[Object state comparisons]
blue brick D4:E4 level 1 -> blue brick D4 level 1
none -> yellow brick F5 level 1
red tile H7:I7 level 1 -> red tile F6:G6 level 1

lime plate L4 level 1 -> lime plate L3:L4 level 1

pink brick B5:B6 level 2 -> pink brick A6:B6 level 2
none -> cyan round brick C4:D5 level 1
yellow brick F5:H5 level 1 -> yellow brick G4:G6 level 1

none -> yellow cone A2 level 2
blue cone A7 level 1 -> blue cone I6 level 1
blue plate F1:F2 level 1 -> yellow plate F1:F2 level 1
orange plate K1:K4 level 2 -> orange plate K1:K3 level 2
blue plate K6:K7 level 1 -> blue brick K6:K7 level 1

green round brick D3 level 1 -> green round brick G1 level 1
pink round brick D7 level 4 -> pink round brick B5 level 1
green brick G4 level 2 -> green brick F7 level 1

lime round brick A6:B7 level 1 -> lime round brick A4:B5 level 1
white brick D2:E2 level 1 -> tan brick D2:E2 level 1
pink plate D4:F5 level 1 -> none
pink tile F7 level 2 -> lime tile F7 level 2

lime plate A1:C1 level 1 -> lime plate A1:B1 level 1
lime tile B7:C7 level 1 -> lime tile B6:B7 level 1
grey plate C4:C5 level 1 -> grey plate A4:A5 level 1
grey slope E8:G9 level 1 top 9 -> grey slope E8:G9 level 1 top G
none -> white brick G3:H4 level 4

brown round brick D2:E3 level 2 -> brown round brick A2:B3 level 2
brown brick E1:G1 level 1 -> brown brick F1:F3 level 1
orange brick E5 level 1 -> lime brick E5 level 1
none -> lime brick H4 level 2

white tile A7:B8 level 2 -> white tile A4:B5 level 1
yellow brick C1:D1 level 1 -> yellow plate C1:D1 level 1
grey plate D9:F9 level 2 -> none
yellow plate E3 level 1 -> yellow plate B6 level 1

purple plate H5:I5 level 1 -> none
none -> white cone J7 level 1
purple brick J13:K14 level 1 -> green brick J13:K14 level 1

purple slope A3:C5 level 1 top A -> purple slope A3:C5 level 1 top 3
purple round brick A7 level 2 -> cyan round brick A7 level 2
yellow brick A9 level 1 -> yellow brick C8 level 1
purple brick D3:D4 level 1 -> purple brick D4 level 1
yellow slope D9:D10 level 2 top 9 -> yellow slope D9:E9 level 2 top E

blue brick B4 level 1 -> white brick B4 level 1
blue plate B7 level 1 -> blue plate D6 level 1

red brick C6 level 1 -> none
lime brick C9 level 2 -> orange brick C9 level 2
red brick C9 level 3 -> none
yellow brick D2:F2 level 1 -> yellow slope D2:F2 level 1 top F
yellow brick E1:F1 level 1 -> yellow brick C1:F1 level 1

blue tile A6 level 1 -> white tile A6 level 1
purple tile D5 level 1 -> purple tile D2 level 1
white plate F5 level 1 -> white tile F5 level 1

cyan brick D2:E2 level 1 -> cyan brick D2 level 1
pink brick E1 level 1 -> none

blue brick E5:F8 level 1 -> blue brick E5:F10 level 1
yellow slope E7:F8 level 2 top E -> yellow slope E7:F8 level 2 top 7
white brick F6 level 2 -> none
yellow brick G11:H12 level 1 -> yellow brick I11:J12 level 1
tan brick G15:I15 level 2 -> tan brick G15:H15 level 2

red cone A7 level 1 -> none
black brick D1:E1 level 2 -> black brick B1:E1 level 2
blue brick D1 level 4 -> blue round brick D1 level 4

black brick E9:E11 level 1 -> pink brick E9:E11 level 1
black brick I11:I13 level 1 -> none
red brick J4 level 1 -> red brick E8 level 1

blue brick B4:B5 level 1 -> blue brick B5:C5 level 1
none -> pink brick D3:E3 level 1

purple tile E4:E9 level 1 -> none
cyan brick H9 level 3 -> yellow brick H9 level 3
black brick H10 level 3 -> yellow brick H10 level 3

• **ACTIVITY**:
When the line containing "blue plate K6:K7" is reached, include it and stop. Until then, output each line of the entries exactly as given, starting from the first.

• **PROBLEM SOLUTION**:
blue brick D4:E4 level 1 -> blue brick D4 level 1
none -> yellow brick F5 level 1
red tile H7:I7 level 1 -> red tile F6:G6 level 1

lime plate L4 level 1 -> lime plate L3:L4 level 1

pink brick B5:B6 level 2 -> pink brick A6:B6 level 2
none -> cyan round brick C4:D5 level 1
yellow brick F5:H5 level 1 -> yellow brick G4:G6 level 1

none -> yellow cone A2 level 2
blue cone A7 level 1 -> blue cone I6 level 1
blue plate F1:F2 level 1 -> yellow plate F1:F2 level 1
orange plate K1:K4 level 2 -> orange plate K1:K3 level 2
blue plate K6:K7 level 1 -> blue brick K6:K7 level 1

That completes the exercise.